__Task inputs__.
☆ ☆ ☆ ☆

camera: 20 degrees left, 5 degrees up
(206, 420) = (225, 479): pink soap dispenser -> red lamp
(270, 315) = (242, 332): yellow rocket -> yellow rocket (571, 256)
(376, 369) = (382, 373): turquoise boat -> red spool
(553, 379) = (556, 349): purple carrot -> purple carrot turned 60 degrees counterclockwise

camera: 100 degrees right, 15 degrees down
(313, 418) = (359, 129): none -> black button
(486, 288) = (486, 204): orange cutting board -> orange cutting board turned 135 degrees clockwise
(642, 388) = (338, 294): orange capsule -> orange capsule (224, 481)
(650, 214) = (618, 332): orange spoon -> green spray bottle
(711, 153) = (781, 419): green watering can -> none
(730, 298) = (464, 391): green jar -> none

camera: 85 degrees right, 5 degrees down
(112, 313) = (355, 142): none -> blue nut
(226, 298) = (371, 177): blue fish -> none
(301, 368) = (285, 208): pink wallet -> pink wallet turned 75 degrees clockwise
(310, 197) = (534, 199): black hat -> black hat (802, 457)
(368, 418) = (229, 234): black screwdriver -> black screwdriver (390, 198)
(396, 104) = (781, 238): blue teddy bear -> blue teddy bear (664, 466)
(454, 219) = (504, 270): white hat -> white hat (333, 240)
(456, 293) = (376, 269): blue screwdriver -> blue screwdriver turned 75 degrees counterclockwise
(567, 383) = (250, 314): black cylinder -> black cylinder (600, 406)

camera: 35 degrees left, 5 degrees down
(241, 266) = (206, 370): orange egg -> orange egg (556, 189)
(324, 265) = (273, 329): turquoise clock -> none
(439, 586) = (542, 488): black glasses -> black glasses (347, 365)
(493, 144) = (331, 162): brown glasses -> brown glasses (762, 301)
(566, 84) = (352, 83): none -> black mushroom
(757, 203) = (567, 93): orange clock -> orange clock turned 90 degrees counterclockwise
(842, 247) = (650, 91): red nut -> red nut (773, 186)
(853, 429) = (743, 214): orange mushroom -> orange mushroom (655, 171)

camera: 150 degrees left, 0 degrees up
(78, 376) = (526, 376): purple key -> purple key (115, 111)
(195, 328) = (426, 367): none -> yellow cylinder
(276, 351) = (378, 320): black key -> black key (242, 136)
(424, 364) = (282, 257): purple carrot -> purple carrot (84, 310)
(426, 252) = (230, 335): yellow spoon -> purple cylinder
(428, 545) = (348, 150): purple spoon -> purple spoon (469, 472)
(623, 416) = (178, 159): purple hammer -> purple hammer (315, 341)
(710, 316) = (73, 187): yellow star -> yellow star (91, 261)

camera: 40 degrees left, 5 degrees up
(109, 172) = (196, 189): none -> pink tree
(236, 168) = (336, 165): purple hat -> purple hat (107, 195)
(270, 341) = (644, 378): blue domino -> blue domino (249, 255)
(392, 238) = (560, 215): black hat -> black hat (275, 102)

☆ ☆ ☆ ☆

__What is being asked__.
Where a line of the records has the string "yellow", copy that line.

__Reply__.
(270, 315) = (242, 332): yellow rocket -> yellow rocket (571, 256)
(195, 328) = (426, 367): none -> yellow cylinder
(426, 252) = (230, 335): yellow spoon -> purple cylinder
(710, 316) = (73, 187): yellow star -> yellow star (91, 261)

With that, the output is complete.